[TASK BRIEF]: For this exercise, retype all the data exactly and exclude every image.

[DATA SHOWN]:
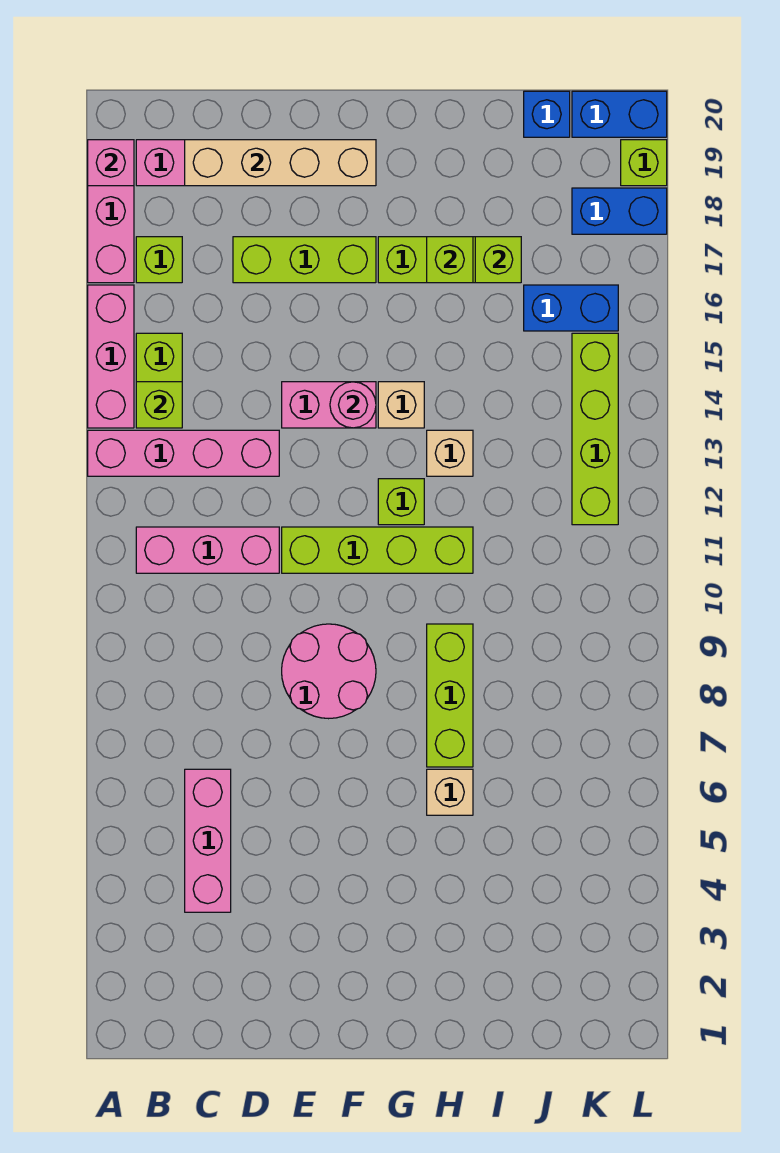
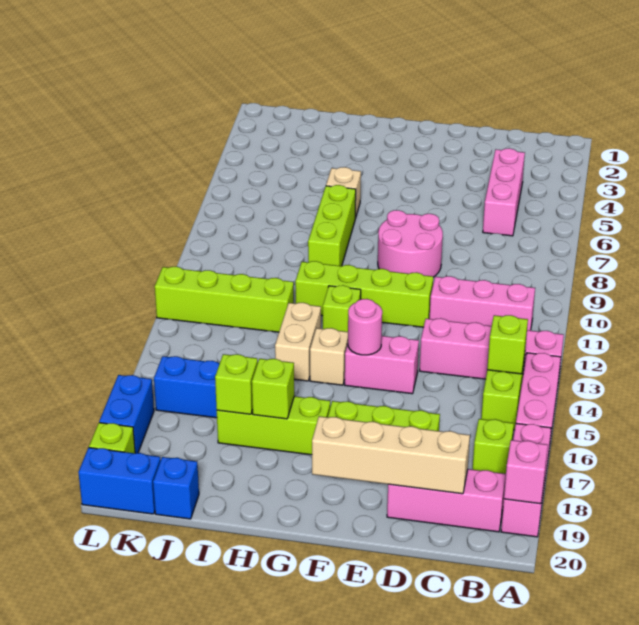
tan brick H13 level 1 -> tan brick H13:H14 level 1
lime brick K12:K15 level 1 -> lime brick I12:L12 level 1
blue brick K18:L18 level 1 -> blue brick L17:L18 level 1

[ANSWER TO THIS TASK]:
tan brick H13 level 1 -> tan brick H13:H14 level 1
lime brick K12:K15 level 1 -> lime brick I12:L12 level 1
blue brick K18:L18 level 1 -> blue brick L17:L18 level 1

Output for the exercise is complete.